** EXERCISE DESCRIPTION **
Every line containing "white" should be identified and copied from the data below.

(Records from a collection)
►

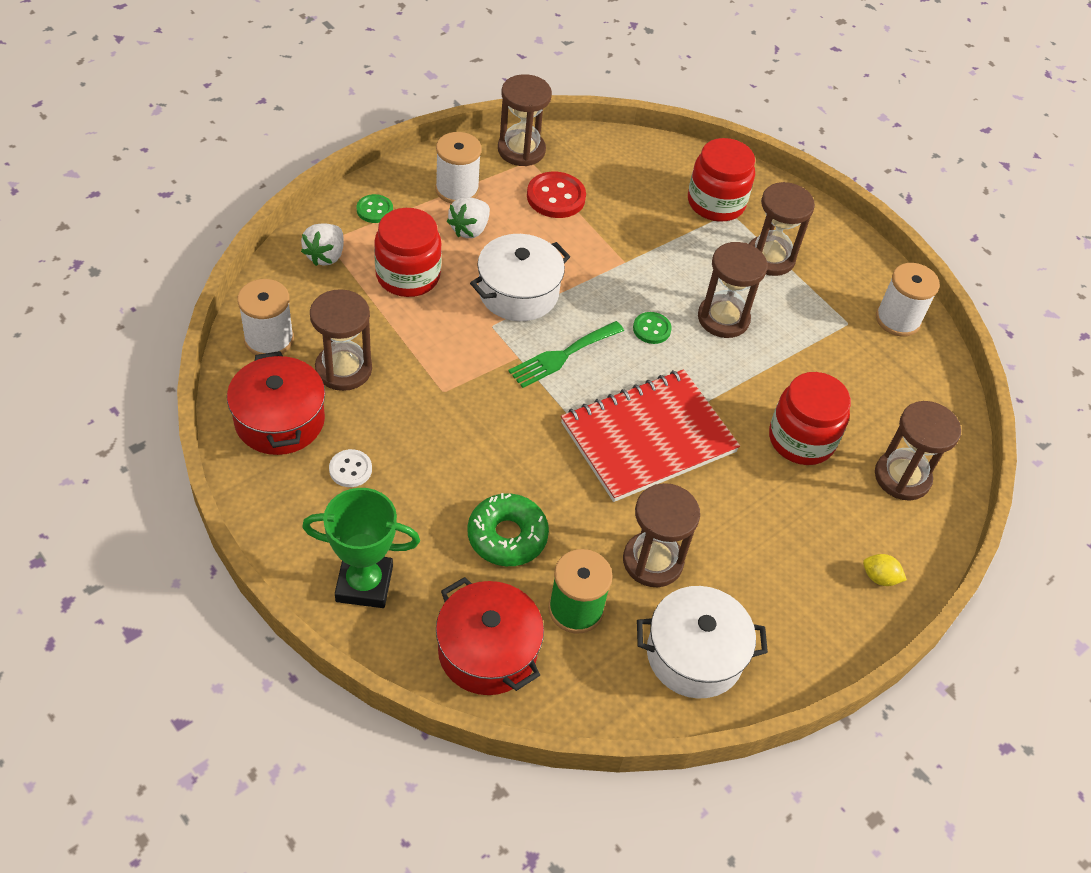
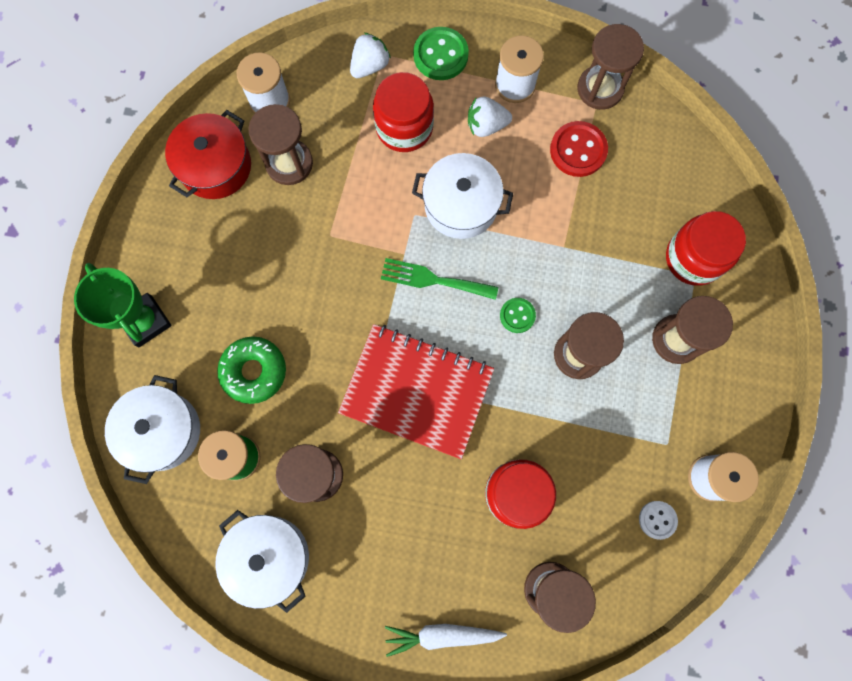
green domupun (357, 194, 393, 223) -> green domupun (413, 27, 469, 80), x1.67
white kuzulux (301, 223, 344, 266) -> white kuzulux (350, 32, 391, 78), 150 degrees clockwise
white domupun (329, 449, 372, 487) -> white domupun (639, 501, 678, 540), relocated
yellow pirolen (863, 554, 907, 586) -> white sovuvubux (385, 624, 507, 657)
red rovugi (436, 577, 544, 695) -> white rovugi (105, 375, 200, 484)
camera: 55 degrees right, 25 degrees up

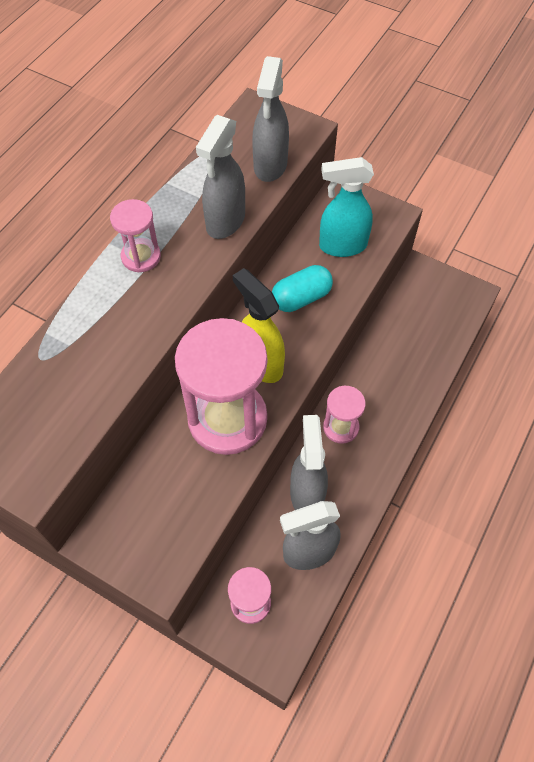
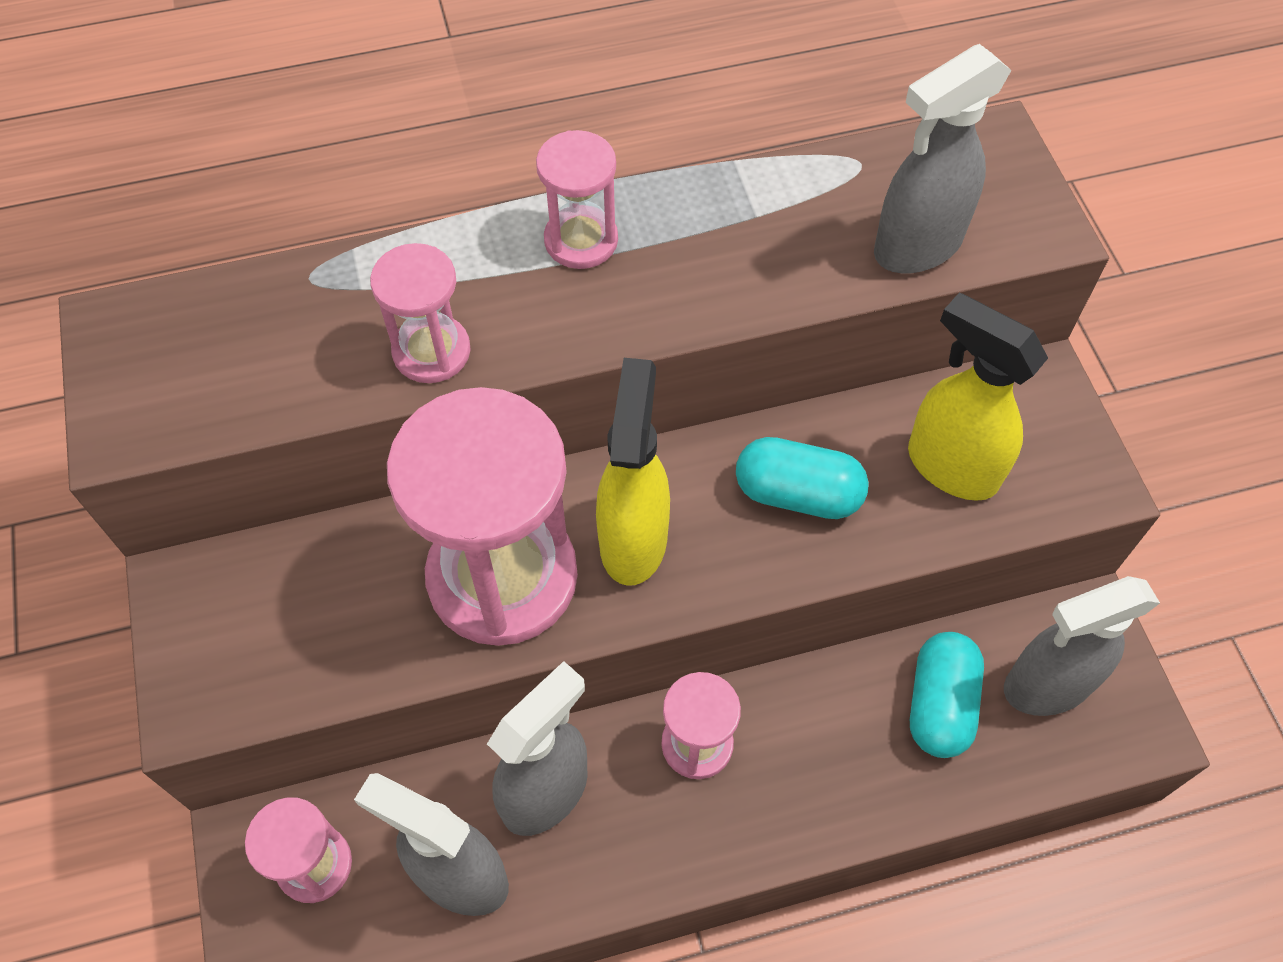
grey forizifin (196, 115, 245, 239) -> grey forizifin (1004, 576, 1160, 716), relocated
turquoise forizifin (319, 157, 374, 257) -> yellow forizifin (908, 293, 1048, 501)
none -> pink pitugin (370, 243, 471, 383)
none -> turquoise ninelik (910, 632, 984, 758)
camera: 45 degrees right, 0 degrees up

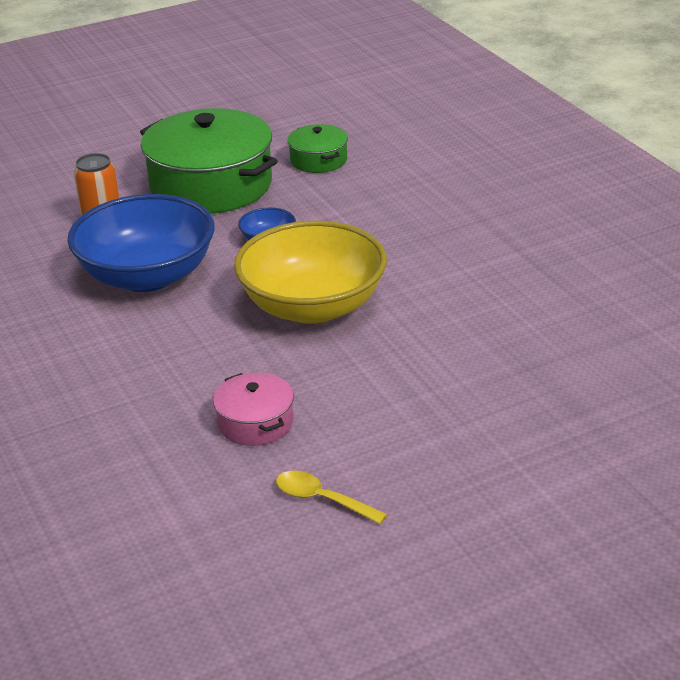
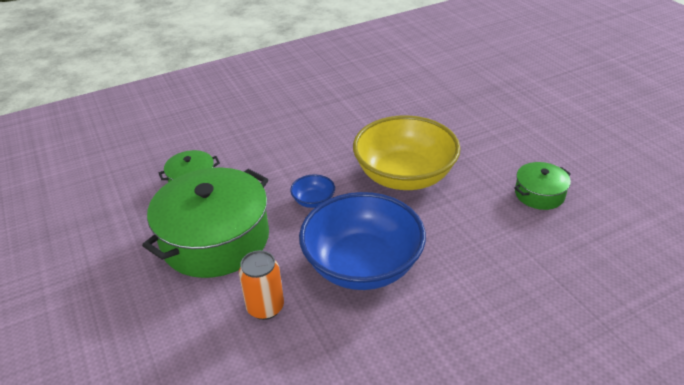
pink rovugi (213, 373, 294, 446) -> green rovugi (514, 162, 571, 210)
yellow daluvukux (276, 471, 387, 524) -> none
camera: 90 degrees left, 5 degrees up

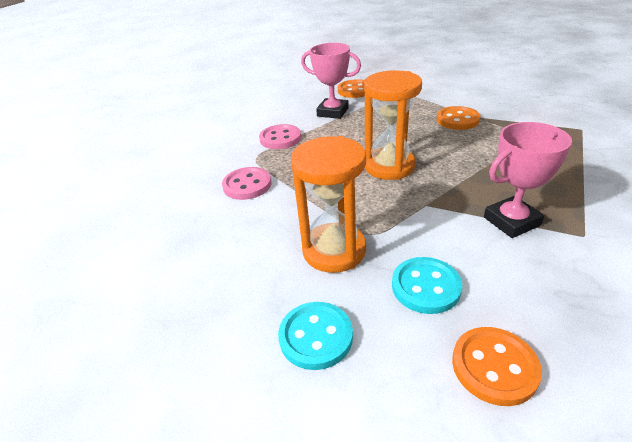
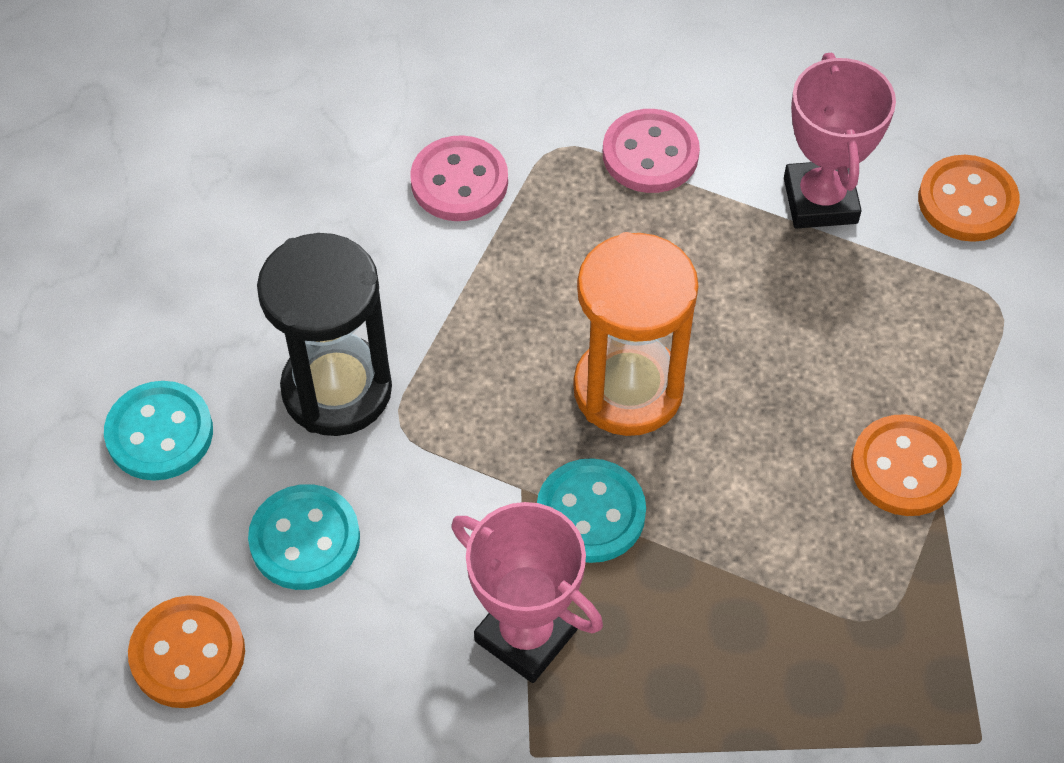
orange pitugin (291, 136, 366, 273) -> black pitugin (257, 233, 392, 436)
none -> turquoise domupun (537, 458, 646, 563)
camera: 60 degrees right, 20 degrees up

◄

** RESPONSE BELOW **
white kuzulux (301, 223, 344, 266) -> white kuzulux (350, 32, 391, 78), 150 degrees clockwise
white domupun (329, 449, 372, 487) -> white domupun (639, 501, 678, 540), relocated
yellow pirolen (863, 554, 907, 586) -> white sovuvubux (385, 624, 507, 657)
red rovugi (436, 577, 544, 695) -> white rovugi (105, 375, 200, 484)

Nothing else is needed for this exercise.